**Task goal:** Both the line below containing "pos1: [214, 186, 280, 235]" and the line containing "before: chaussure [vert]", along with every line between them, should be repeated exactly; no other line belongs in the answer.

**Working data:**

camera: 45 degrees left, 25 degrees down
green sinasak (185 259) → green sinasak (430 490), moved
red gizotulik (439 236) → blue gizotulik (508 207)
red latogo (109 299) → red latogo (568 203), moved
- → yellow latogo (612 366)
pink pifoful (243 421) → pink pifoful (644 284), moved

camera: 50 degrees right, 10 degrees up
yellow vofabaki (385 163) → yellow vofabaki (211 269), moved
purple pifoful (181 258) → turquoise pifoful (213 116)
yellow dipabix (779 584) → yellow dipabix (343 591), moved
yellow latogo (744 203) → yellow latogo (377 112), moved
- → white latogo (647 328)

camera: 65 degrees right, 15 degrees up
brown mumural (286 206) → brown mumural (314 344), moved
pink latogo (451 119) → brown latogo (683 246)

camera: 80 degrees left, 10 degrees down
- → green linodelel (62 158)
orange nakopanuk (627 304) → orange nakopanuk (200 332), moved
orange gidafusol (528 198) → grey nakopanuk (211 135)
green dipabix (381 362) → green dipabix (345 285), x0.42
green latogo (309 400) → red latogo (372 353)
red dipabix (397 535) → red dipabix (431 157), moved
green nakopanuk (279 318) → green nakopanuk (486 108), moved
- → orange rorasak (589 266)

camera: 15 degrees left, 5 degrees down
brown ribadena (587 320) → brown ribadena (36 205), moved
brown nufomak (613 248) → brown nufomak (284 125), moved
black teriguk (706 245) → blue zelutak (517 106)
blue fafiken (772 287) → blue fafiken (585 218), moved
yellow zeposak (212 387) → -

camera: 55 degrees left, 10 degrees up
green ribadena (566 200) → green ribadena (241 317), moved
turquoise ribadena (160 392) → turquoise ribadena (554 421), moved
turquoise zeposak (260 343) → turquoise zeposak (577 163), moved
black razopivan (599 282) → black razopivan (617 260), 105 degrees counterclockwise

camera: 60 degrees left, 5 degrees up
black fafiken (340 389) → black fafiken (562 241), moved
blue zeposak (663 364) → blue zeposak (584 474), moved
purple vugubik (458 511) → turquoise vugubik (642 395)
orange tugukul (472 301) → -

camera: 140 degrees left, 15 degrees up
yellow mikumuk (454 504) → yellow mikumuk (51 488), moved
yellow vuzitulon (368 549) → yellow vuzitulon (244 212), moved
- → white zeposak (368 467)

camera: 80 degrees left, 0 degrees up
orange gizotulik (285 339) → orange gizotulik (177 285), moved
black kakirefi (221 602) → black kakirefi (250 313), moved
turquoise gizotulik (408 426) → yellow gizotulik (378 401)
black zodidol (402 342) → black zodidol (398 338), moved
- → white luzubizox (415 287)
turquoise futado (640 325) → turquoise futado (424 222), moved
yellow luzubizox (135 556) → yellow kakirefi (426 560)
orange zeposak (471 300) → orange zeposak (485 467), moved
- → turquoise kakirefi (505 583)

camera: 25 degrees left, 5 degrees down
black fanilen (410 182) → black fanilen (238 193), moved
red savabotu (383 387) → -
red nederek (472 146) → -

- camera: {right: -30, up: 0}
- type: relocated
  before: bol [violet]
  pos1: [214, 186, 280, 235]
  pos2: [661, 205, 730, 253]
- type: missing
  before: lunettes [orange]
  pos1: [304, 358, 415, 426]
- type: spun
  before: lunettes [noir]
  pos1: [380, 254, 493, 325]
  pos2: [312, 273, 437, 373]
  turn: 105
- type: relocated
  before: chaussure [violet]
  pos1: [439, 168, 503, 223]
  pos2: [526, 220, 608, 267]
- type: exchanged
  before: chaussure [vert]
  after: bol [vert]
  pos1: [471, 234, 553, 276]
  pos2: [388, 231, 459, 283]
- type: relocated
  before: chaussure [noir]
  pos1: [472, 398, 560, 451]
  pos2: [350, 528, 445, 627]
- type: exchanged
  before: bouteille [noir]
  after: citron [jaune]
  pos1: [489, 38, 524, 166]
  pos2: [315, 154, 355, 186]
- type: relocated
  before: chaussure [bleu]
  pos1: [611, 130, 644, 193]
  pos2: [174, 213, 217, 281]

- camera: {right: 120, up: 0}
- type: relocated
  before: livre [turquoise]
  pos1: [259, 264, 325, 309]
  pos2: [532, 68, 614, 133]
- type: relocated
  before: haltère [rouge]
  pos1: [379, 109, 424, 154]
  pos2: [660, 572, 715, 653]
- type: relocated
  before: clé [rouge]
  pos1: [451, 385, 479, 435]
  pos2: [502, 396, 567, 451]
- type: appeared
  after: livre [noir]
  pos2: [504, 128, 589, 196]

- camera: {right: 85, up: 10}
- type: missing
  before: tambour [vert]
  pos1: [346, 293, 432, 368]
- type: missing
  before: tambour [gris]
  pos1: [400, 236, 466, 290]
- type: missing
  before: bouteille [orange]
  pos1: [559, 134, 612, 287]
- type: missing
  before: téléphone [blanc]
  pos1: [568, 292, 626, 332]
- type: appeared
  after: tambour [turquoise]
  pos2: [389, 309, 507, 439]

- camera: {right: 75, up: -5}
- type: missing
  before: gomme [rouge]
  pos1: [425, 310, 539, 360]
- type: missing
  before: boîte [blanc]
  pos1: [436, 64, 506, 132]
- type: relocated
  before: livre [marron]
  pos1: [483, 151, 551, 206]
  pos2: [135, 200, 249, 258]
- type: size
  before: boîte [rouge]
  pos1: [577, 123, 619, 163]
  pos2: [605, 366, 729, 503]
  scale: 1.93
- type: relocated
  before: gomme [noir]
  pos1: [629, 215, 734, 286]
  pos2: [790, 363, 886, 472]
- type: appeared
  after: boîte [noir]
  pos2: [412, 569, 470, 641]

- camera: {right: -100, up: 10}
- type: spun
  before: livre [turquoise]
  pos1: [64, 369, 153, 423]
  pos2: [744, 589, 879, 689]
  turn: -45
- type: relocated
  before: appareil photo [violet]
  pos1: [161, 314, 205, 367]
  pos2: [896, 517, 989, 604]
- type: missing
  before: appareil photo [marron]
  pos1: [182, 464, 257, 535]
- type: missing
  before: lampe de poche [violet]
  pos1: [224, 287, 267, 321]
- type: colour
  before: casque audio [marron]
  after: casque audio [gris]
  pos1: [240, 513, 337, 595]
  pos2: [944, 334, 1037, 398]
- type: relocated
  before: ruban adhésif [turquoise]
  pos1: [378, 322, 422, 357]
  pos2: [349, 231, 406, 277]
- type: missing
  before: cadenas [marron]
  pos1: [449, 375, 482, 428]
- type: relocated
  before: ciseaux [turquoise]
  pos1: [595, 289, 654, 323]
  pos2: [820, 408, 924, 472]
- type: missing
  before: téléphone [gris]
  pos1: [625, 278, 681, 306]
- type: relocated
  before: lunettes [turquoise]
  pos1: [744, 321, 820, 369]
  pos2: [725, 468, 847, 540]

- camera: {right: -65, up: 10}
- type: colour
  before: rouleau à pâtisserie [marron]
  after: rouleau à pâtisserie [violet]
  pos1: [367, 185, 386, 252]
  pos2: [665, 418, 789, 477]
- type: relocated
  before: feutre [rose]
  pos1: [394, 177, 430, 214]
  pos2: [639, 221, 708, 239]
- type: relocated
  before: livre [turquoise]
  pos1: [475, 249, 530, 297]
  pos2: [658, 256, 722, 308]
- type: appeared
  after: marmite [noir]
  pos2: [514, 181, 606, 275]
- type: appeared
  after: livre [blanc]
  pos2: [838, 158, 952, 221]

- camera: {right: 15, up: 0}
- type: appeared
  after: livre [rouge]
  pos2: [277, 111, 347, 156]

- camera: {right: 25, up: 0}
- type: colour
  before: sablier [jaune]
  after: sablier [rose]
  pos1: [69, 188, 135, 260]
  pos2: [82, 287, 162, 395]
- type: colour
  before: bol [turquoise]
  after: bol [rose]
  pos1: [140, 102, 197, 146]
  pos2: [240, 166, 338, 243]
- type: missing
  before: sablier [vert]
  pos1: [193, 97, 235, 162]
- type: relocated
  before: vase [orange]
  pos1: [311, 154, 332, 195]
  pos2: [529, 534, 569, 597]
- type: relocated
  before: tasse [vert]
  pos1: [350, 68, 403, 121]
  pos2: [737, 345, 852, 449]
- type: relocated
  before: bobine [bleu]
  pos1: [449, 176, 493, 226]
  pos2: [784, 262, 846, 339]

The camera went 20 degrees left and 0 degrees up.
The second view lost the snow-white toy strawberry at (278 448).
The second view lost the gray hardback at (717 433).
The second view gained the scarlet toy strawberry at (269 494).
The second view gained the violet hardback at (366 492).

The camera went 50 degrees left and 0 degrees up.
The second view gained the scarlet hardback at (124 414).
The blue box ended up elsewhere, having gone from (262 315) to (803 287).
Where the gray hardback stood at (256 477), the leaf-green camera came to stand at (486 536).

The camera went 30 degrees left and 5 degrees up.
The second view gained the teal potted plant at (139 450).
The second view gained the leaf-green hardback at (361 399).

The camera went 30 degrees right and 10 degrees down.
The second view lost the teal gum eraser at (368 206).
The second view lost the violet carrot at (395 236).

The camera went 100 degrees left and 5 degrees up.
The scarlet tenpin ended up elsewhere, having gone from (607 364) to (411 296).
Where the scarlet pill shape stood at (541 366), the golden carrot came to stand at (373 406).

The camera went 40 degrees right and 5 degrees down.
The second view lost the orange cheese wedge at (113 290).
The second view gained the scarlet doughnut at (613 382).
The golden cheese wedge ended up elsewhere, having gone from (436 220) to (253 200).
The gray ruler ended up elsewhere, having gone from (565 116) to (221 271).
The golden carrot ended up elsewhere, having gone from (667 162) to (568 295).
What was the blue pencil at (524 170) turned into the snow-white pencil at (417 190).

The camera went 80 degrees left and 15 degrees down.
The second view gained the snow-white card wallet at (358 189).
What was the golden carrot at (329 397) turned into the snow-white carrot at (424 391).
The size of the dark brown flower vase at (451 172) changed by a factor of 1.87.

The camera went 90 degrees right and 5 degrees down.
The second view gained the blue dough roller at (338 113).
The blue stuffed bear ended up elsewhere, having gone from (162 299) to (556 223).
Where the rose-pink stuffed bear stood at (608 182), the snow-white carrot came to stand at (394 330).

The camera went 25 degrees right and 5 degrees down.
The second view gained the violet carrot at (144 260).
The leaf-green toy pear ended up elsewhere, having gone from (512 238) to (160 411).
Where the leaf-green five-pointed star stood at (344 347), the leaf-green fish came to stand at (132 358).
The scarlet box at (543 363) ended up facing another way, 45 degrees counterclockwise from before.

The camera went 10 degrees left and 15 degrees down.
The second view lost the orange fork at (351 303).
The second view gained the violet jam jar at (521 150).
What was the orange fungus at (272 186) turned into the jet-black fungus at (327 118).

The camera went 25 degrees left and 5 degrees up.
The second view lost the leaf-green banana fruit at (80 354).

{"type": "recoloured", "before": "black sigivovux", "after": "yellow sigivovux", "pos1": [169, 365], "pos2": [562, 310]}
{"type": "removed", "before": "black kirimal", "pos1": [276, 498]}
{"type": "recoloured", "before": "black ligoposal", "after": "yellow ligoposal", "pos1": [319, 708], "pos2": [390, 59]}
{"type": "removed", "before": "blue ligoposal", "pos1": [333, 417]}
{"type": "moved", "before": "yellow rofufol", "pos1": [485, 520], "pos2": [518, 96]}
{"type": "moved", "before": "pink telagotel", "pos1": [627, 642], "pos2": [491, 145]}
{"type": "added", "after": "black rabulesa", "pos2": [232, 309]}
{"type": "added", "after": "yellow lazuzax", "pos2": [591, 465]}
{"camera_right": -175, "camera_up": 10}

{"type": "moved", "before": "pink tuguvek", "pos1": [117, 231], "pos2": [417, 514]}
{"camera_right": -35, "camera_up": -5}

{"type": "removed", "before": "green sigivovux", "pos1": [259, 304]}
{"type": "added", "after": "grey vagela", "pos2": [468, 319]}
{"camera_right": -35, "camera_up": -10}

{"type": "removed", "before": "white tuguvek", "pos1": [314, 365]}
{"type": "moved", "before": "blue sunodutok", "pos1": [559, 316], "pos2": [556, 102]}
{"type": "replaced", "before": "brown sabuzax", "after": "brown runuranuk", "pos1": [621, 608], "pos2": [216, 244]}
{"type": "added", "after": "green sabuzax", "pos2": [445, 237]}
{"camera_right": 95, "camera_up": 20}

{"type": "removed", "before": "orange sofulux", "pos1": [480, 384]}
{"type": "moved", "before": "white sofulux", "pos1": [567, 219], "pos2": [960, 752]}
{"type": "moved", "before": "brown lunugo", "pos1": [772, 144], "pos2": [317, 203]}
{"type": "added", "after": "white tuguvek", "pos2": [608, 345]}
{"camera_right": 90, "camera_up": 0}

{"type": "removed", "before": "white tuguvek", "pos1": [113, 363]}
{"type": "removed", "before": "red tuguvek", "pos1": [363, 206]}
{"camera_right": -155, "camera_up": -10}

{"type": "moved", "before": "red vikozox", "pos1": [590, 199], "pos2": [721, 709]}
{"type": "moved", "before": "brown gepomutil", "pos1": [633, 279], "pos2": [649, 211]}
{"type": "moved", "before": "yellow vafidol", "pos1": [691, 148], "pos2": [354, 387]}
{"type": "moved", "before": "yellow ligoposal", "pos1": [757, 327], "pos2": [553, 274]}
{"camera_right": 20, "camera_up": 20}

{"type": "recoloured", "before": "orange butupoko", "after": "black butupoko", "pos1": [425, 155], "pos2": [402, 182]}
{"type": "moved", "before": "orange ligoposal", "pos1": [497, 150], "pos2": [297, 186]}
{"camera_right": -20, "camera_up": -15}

**Task answer:**
  pos1: [214, 186, 280, 235]
  pos2: [661, 205, 730, 253]
- type: missing
  before: lunettes [orange]
  pos1: [304, 358, 415, 426]
- type: spun
  before: lunettes [noir]
  pos1: [380, 254, 493, 325]
  pos2: [312, 273, 437, 373]
  turn: 105
- type: relocated
  before: chaussure [violet]
  pos1: [439, 168, 503, 223]
  pos2: [526, 220, 608, 267]
- type: exchanged
  before: chaussure [vert]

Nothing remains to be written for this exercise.